Exercise aim ->
Your task is to transcribe all of the data below exactly, omitting the images.

(Records shown begins)

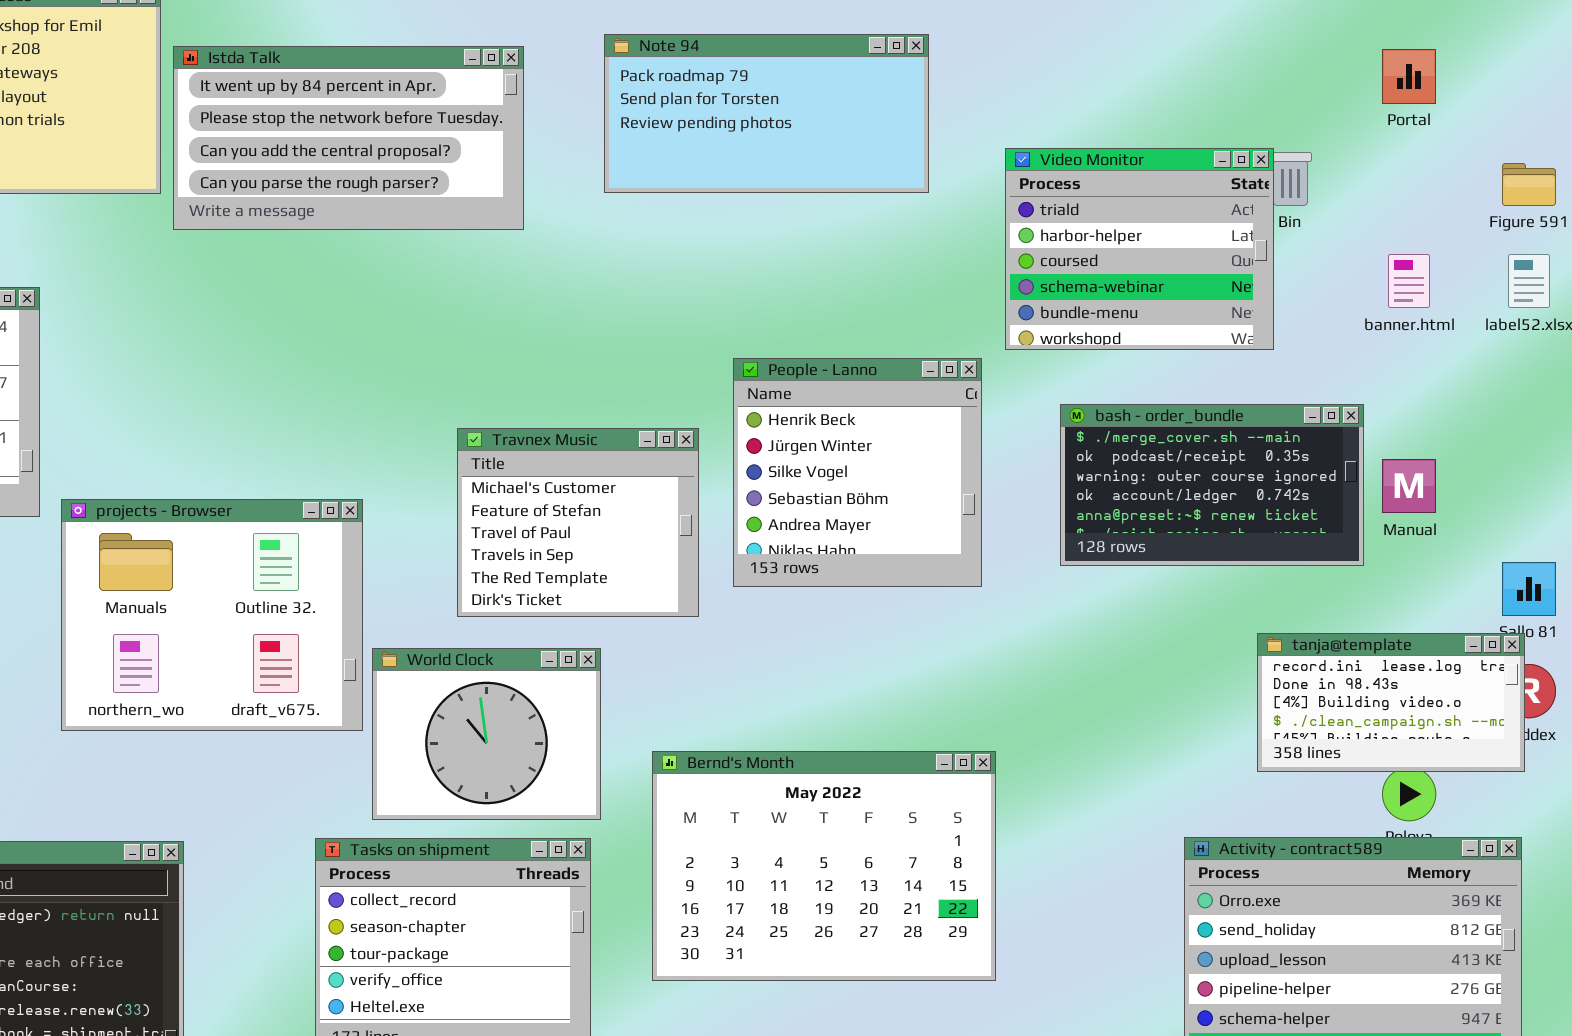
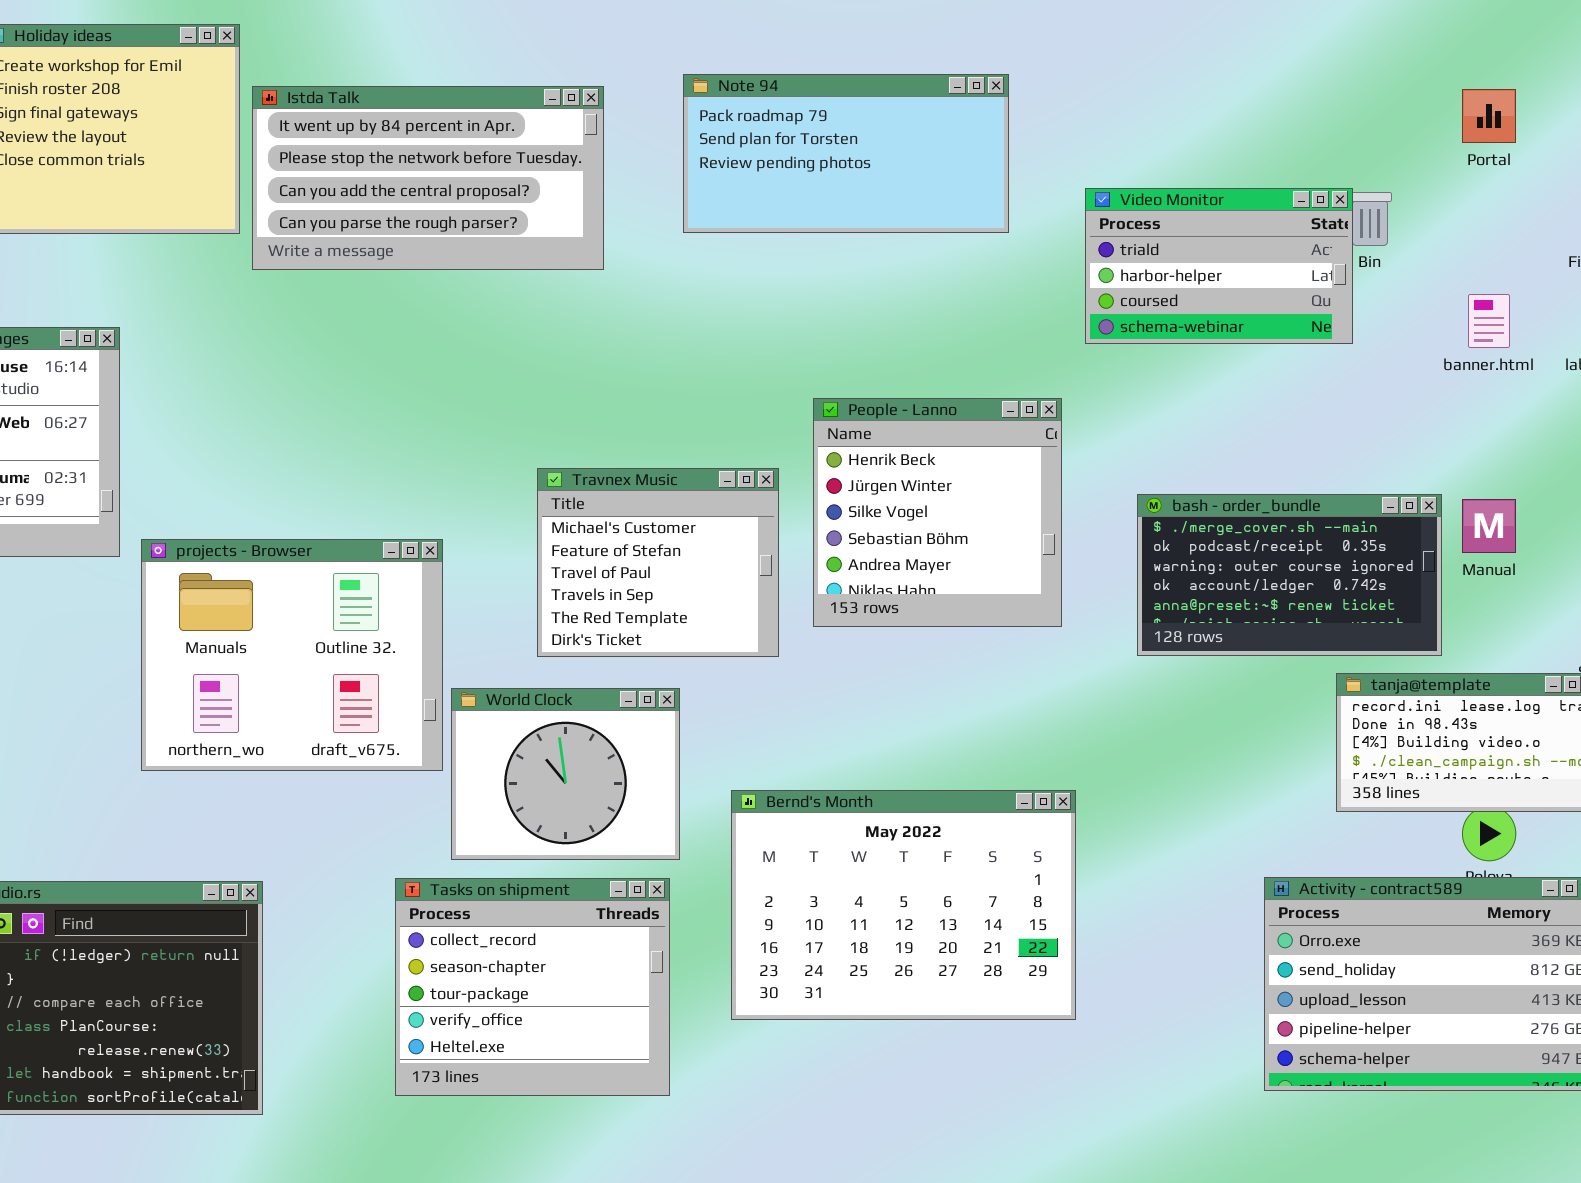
Video Monitor: [1005,148,1274,350] -> [1085,188,1353,344], resized
bash - order_bundle: [1060,404,1364,566] -> [1137,494,1442,656], moved

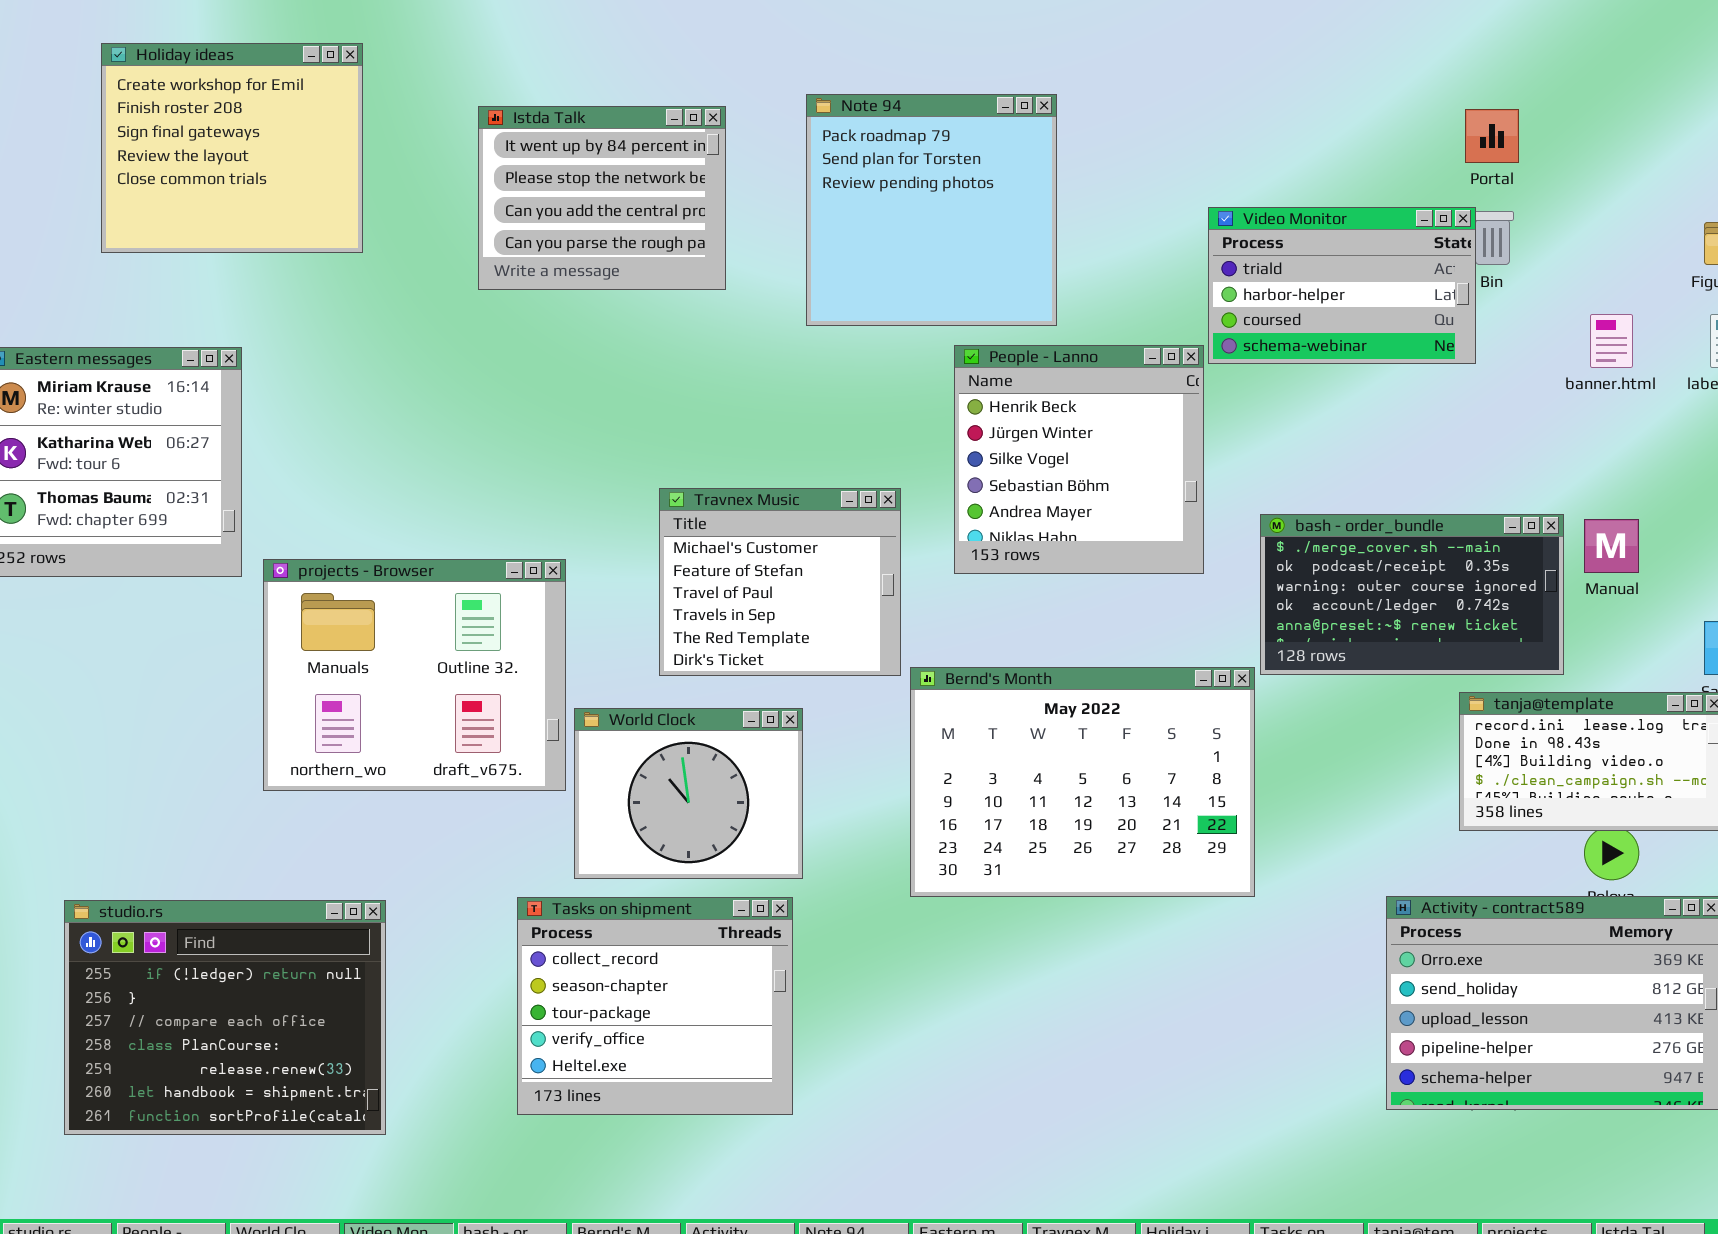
Note 94: [683,74,1009,233] -> [806,94,1057,326], resized
Istda Talk: [252,86,604,270] -> [478,106,726,290], resized
Portal: [1462,89,1516,143] -> [1465,109,1519,163], moved
People - Lanno: [813,398,1062,627] -> [954,345,1204,574], moved
Bernd's Month: [731,790,1076,1020] -> [910,667,1255,897], moved

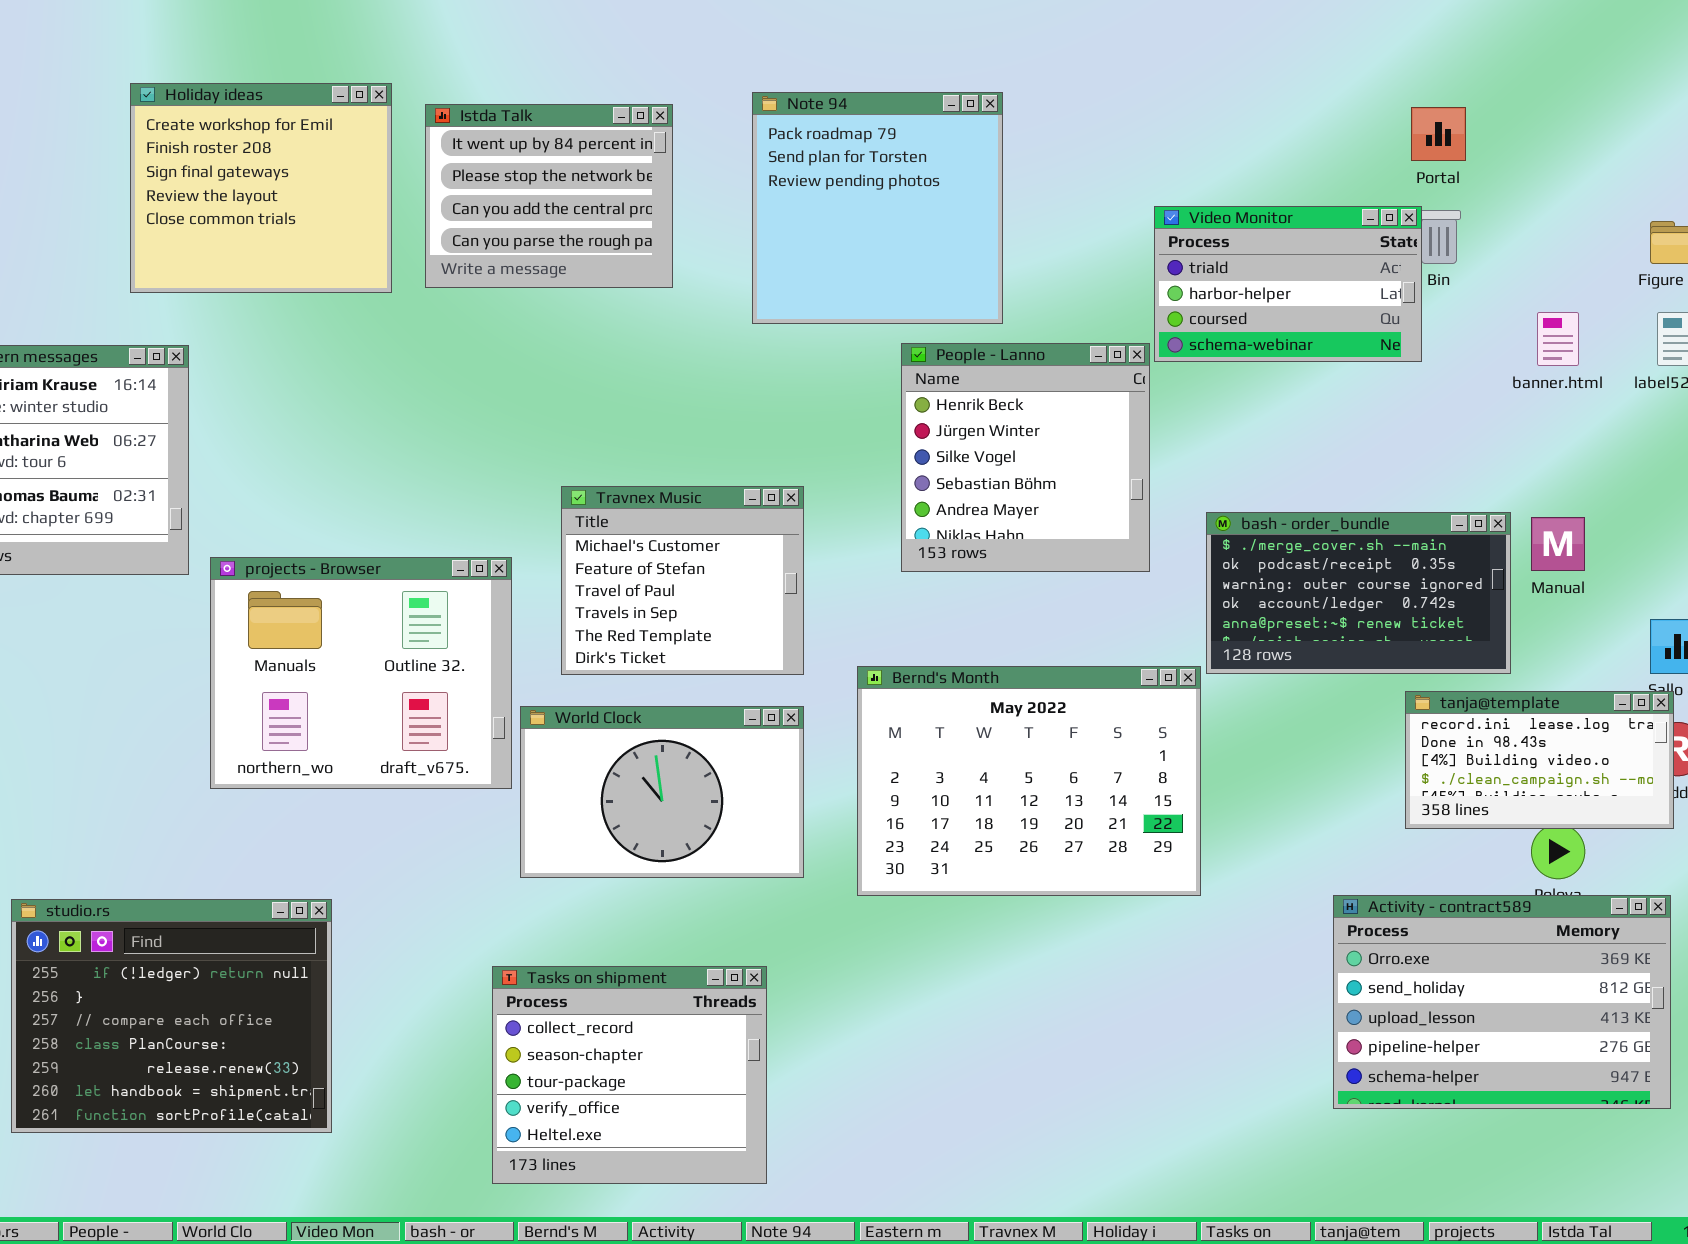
Holiday ideas: [101,43,363,253] -> [130,83,392,293], moved
Travnex Music: [659,488,901,676] -> [561,486,804,675], moved
World Clock: [574,708,803,879] -> [520,706,804,878], resized
Tasks on shipment: [517,897,793,1115] -> [492,966,767,1184], moved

(Records shown ends)

Solution ->
Video Monitor: [1005,148,1274,350] -> [1085,188,1353,344], resized
bash - order_bundle: [1060,404,1364,566] -> [1137,494,1442,656], moved

Note 94: [683,74,1009,233] -> [806,94,1057,326], resized
Istda Talk: [252,86,604,270] -> [478,106,726,290], resized
Portal: [1462,89,1516,143] -> [1465,109,1519,163], moved
People - Lanno: [813,398,1062,627] -> [954,345,1204,574], moved
Bernd's Month: [731,790,1076,1020] -> [910,667,1255,897], moved

Holiday ideas: [101,43,363,253] -> [130,83,392,293], moved
Travnex Music: [659,488,901,676] -> [561,486,804,675], moved
World Clock: [574,708,803,879] -> [520,706,804,878], resized
Tasks on shipment: [517,897,793,1115] -> [492,966,767,1184], moved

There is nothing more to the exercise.